The exercise. Please copy the entries below word for word, from the first one through the line containing "green cross: moved 2 px up".

[Entries excerpted from a collection]
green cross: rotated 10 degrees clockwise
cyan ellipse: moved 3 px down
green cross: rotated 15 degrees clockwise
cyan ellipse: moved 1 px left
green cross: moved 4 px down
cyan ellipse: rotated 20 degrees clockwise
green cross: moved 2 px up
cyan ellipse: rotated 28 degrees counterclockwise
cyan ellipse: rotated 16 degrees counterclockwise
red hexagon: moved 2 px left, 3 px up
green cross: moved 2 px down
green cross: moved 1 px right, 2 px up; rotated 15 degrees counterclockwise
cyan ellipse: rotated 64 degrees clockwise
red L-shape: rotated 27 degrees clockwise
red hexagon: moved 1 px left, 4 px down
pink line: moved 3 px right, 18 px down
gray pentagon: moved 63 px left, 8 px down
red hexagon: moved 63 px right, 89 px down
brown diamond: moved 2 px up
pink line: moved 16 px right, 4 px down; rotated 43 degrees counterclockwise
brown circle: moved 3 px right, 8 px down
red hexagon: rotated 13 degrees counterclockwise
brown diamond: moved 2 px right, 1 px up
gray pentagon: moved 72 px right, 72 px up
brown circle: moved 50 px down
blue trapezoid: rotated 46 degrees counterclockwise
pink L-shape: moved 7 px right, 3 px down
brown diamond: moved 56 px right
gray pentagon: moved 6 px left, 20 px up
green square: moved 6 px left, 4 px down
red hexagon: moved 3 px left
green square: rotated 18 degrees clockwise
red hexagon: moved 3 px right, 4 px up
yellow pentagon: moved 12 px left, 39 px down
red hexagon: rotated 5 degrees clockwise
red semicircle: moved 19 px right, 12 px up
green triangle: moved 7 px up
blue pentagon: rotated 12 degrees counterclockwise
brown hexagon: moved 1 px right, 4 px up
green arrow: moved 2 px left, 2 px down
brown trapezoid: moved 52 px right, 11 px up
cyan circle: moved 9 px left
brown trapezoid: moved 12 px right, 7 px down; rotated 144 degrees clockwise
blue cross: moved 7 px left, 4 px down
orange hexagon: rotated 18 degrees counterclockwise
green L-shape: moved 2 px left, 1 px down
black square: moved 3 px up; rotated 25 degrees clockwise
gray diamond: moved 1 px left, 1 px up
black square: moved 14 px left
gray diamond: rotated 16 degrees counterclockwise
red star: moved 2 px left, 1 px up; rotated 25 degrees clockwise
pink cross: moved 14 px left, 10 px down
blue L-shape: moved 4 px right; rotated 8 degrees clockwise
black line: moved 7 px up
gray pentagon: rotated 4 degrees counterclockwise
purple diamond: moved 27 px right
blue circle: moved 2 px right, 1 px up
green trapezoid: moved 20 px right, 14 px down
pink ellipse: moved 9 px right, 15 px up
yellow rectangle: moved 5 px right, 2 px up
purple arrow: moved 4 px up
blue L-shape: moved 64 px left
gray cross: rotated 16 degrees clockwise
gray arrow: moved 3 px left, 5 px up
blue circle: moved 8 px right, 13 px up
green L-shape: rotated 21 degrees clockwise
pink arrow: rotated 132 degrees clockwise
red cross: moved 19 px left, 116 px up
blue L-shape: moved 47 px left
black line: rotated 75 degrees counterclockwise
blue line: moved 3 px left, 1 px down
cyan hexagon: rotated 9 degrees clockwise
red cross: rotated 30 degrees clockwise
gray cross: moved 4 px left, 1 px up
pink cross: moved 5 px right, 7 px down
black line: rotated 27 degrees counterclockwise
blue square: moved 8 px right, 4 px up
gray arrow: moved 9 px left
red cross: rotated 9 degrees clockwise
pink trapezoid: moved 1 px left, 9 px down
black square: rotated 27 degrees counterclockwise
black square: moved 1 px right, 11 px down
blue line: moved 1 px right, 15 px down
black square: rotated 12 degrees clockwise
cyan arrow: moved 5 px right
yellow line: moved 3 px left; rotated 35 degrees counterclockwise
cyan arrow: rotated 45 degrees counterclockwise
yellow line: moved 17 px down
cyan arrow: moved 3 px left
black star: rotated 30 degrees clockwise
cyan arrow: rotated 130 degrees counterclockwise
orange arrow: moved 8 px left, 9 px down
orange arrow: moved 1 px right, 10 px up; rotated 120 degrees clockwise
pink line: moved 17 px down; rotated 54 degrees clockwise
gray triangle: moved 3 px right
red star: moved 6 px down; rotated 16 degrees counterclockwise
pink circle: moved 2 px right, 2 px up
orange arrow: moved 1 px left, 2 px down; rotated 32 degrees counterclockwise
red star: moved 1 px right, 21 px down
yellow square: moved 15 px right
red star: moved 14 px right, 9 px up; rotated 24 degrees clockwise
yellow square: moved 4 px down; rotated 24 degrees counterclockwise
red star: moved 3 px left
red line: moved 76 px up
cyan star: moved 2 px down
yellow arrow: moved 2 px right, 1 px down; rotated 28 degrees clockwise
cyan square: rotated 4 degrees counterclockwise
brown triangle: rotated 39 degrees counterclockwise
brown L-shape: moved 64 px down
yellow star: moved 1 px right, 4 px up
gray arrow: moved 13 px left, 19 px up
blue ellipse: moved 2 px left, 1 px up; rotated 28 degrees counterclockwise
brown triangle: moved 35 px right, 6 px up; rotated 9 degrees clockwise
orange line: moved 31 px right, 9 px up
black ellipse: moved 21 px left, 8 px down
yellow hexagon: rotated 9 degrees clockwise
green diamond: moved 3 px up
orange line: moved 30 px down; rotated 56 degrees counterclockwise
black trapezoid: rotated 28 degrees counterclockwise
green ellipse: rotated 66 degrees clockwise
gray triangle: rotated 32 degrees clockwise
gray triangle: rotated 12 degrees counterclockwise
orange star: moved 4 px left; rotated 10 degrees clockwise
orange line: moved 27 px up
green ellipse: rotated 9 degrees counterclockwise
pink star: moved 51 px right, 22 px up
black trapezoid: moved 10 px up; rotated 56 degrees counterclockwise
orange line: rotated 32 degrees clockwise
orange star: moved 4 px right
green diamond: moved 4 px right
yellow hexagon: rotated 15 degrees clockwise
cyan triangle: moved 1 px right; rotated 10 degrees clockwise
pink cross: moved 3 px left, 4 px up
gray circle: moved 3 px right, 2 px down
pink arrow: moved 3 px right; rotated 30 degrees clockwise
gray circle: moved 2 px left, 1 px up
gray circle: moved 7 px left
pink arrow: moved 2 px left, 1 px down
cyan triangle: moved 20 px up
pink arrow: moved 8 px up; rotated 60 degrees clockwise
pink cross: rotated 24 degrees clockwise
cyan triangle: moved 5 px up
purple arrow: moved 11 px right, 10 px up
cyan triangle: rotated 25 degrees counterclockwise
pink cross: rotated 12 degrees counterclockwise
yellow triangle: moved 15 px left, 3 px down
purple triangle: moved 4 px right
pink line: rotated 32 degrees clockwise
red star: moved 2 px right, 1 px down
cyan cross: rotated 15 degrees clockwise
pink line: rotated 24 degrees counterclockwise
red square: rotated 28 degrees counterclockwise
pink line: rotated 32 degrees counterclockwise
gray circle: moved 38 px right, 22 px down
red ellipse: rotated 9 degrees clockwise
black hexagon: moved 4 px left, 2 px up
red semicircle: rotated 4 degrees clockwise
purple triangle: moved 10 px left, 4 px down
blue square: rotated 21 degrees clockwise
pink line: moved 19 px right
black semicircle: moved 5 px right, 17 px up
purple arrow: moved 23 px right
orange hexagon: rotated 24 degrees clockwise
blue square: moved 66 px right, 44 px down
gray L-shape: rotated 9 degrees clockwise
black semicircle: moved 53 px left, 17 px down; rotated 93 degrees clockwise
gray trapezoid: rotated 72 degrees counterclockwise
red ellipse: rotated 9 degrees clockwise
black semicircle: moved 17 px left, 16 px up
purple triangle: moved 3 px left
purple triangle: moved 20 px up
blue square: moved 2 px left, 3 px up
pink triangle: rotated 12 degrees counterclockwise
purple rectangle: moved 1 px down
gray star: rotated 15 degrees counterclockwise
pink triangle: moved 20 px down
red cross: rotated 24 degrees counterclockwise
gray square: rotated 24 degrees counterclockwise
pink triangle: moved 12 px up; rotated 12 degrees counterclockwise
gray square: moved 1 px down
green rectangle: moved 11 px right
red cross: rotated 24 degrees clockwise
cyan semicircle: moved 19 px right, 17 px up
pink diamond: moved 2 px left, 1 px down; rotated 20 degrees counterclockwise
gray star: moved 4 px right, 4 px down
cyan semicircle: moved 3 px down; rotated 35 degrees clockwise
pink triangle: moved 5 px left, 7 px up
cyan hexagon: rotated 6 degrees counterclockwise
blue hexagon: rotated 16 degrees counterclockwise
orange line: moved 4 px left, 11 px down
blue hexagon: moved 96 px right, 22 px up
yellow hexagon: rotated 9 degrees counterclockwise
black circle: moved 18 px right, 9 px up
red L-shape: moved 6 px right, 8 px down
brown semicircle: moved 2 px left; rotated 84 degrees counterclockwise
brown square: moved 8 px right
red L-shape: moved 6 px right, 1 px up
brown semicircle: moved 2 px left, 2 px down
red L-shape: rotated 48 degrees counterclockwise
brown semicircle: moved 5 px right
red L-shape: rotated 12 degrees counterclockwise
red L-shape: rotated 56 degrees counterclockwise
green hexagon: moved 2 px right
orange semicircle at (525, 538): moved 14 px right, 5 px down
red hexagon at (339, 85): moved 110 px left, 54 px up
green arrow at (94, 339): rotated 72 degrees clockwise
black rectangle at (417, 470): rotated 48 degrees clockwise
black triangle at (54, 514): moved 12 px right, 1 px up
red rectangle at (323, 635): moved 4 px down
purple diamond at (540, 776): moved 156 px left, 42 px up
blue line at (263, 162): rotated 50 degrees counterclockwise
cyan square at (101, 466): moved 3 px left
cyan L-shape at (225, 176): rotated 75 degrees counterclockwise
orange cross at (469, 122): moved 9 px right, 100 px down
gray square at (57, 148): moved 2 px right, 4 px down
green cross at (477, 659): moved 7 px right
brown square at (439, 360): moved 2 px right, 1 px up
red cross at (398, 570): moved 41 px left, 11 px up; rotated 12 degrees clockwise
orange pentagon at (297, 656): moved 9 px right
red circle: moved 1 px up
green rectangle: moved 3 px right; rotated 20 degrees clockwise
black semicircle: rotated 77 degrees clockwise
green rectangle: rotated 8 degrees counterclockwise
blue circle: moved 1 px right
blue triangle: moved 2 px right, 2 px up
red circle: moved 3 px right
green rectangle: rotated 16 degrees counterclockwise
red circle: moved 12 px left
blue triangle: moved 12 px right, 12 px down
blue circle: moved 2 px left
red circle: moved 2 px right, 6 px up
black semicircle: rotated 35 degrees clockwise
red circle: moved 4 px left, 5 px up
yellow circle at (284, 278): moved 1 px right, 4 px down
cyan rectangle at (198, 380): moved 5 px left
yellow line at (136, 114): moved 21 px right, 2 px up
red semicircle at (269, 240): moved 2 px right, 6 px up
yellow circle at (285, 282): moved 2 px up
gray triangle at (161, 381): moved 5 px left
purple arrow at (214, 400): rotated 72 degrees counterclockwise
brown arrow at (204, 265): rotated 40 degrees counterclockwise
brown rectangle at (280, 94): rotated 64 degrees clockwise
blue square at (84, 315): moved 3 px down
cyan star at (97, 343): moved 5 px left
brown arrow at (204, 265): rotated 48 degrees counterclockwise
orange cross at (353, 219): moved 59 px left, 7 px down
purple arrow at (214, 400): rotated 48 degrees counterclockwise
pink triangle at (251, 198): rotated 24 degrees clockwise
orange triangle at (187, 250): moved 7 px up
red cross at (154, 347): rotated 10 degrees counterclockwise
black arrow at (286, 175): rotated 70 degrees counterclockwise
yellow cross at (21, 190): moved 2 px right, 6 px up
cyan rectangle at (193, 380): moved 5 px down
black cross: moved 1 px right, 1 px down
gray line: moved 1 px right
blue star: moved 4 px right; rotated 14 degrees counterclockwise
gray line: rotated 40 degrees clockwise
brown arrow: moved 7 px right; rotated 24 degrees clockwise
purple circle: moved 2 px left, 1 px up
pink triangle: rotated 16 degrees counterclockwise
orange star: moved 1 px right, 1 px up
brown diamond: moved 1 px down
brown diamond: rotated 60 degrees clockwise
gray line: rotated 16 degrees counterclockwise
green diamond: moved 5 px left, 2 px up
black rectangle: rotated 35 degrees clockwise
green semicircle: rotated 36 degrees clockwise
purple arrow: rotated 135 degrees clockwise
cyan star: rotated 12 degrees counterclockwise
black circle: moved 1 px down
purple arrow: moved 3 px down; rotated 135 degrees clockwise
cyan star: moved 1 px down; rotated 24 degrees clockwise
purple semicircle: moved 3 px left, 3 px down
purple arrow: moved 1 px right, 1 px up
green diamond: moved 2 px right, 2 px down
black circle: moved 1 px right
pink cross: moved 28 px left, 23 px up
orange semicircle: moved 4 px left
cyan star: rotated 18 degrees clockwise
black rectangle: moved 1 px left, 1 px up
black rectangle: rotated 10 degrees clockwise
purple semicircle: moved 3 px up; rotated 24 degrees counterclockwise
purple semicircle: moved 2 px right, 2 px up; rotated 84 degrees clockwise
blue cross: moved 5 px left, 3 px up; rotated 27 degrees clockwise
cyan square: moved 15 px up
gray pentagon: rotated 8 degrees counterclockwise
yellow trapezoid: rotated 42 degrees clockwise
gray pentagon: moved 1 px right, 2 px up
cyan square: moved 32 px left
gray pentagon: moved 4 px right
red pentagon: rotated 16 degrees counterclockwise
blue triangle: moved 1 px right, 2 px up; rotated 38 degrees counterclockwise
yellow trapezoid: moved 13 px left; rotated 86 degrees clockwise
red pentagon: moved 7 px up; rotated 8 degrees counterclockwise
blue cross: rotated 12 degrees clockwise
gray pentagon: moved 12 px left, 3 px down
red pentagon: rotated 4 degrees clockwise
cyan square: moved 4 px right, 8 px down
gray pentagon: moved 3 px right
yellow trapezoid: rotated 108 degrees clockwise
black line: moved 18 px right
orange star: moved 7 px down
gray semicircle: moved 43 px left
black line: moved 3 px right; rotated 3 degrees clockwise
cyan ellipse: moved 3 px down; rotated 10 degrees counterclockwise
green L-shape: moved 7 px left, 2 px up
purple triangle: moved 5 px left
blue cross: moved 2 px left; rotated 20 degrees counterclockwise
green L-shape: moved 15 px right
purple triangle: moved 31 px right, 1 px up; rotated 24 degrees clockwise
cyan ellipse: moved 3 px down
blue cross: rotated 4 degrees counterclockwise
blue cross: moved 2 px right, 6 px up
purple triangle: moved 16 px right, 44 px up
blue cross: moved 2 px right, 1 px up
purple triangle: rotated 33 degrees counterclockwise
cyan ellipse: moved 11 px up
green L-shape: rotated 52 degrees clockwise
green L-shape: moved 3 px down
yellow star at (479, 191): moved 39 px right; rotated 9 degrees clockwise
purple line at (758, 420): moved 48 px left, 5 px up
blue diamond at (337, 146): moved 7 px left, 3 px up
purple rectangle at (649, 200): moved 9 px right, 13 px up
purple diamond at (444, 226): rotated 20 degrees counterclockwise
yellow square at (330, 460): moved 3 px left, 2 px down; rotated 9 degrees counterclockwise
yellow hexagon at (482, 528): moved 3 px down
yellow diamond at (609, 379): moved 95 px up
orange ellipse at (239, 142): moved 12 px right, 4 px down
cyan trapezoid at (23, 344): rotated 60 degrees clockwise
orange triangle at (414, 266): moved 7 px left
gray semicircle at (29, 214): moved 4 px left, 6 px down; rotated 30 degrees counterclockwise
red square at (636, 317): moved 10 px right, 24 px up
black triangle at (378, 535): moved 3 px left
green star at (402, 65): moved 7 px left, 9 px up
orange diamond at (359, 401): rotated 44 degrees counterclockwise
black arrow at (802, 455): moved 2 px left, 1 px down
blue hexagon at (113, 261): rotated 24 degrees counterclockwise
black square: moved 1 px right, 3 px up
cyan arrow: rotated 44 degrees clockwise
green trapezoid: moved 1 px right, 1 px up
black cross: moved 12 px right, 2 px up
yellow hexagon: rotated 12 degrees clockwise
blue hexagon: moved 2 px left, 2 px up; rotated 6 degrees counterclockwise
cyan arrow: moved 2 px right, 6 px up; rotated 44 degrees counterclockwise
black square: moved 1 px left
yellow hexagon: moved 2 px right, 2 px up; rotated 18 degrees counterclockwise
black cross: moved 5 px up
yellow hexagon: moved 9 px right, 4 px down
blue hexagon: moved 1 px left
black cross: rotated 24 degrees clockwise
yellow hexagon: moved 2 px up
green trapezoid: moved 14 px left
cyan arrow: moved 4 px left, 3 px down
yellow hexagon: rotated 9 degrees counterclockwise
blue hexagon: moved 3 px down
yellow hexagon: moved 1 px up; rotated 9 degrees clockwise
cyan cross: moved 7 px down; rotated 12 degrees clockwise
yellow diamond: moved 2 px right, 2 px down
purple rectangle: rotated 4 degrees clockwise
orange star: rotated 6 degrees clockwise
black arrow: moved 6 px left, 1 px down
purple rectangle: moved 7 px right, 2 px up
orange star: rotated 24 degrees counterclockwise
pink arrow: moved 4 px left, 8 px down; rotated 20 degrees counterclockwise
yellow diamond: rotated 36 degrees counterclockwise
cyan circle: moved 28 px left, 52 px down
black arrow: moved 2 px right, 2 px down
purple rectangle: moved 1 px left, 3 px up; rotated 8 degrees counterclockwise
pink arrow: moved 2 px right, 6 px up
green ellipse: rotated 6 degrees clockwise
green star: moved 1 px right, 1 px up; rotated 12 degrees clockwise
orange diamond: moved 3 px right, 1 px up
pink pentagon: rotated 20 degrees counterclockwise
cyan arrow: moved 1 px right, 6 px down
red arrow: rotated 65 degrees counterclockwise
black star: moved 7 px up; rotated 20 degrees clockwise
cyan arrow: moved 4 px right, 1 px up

Full solution.
green cross: rotated 10 degrees clockwise
cyan ellipse: moved 3 px down
green cross: rotated 15 degrees clockwise
cyan ellipse: moved 1 px left
green cross: moved 4 px down
cyan ellipse: rotated 20 degrees clockwise
green cross: moved 2 px up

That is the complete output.